* SOURCE DATA:
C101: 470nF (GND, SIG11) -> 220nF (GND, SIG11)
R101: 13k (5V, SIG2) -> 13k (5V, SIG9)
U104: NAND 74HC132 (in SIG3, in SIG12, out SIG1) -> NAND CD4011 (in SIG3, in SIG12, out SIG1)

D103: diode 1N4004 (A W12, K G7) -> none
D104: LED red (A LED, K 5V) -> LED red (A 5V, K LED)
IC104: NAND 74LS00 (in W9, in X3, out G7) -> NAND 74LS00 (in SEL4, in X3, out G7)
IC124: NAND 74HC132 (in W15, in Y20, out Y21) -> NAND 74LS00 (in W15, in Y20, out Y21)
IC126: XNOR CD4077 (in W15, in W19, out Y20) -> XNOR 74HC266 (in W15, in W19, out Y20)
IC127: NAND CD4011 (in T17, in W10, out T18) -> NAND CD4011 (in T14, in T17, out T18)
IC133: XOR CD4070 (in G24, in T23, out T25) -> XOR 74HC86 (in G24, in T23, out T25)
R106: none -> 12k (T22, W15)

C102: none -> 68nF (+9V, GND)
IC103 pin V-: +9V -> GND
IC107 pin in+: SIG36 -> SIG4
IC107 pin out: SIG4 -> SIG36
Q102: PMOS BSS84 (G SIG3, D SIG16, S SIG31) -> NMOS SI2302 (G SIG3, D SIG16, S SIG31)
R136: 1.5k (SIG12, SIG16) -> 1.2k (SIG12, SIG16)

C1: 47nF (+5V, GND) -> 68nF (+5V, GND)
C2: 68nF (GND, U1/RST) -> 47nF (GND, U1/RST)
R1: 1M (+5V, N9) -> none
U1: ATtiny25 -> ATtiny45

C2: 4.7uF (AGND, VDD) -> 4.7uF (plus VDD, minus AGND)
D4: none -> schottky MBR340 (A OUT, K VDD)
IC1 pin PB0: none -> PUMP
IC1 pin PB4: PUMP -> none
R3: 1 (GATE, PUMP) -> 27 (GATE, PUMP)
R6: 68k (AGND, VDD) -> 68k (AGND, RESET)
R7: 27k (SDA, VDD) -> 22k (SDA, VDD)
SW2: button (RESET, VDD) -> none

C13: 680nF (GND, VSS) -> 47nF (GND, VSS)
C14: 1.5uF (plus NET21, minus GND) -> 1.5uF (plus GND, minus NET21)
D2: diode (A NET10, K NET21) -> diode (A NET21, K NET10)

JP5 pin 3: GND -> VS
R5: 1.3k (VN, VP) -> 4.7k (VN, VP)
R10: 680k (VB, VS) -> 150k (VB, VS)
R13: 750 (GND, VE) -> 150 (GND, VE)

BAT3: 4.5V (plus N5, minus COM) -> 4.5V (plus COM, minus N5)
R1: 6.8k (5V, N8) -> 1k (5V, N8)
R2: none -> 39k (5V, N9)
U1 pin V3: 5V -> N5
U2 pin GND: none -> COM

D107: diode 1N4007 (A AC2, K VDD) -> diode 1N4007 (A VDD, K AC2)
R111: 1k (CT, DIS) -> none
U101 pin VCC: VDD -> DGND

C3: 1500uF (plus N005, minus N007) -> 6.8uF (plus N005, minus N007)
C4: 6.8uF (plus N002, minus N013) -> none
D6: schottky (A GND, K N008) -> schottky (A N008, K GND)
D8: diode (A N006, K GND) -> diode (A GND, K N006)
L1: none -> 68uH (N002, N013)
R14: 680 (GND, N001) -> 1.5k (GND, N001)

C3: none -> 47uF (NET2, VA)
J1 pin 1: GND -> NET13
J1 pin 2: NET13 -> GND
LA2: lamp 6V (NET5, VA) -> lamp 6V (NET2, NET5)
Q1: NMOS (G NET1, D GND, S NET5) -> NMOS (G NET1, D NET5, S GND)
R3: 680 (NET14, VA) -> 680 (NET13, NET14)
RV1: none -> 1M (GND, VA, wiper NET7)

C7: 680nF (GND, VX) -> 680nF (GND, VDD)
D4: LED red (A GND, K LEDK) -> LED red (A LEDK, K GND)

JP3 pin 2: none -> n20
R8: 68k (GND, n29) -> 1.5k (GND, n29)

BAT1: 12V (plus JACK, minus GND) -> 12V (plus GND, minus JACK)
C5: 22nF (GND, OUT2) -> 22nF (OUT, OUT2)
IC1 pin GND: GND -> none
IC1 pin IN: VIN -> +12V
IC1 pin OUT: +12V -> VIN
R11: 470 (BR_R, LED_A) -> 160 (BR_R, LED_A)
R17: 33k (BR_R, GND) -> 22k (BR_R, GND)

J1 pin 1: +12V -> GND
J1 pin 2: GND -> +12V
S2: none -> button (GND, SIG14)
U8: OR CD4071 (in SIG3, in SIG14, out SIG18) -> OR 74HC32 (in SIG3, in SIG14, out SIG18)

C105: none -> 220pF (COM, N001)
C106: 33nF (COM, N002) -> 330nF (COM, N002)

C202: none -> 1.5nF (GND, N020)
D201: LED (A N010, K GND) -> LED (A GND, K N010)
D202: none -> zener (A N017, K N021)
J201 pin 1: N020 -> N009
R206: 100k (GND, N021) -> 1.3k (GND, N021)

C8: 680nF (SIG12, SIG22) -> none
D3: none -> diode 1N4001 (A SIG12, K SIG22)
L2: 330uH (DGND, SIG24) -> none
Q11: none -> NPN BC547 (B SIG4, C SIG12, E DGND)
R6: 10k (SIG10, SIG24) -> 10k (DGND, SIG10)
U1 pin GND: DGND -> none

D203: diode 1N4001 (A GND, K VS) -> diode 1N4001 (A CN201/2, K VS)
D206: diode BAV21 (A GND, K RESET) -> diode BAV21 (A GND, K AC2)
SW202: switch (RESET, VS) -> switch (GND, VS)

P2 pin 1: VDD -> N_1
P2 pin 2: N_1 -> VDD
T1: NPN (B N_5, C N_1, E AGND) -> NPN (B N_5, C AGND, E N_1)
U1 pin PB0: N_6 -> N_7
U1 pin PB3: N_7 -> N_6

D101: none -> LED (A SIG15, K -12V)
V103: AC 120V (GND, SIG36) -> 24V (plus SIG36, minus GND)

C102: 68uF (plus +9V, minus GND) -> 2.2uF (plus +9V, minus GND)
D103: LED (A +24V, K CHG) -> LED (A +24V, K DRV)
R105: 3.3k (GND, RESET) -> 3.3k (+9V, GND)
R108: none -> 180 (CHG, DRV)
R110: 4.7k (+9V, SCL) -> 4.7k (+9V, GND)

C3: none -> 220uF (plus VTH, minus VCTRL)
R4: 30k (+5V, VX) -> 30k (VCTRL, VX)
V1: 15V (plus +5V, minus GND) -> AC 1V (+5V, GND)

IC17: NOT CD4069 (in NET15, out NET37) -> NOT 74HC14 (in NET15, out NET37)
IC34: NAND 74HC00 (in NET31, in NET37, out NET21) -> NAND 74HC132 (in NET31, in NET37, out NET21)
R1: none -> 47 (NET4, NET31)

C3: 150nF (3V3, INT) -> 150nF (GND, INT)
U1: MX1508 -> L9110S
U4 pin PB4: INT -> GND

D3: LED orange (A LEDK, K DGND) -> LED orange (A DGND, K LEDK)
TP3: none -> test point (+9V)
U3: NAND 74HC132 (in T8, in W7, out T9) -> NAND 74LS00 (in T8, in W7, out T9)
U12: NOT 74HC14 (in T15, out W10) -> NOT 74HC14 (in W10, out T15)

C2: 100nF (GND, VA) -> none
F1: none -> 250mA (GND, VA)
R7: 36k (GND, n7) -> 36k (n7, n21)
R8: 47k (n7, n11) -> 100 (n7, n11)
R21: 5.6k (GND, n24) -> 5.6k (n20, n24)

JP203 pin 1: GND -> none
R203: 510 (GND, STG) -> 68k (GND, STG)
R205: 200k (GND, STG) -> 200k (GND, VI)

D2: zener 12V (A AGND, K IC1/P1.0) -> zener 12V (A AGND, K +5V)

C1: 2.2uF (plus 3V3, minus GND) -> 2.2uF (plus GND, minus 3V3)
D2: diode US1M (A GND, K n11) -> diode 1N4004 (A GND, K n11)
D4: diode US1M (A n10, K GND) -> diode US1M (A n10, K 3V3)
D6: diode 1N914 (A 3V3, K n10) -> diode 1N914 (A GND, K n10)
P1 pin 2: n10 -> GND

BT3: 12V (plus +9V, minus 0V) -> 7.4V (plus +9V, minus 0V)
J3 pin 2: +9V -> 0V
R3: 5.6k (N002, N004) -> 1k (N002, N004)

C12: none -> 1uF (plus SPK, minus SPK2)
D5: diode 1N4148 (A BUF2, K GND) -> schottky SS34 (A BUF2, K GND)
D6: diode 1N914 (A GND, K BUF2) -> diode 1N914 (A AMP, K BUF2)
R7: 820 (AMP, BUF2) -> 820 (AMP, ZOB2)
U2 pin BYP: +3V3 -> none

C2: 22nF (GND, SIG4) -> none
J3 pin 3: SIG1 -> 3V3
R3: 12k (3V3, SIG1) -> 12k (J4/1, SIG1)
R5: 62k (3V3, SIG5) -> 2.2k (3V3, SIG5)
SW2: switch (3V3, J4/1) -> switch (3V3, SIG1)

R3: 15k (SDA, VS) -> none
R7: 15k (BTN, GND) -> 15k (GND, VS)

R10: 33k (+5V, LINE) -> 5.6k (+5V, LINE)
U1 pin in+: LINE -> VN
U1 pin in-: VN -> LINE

* EXERCISE:
Find every line in the records that has the word "VCTRL". Copy those lines.

* ANSWER TO THE PROBLEM:
C3: none -> 220uF (plus VTH, minus VCTRL)
R4: 30k (+5V, VX) -> 30k (VCTRL, VX)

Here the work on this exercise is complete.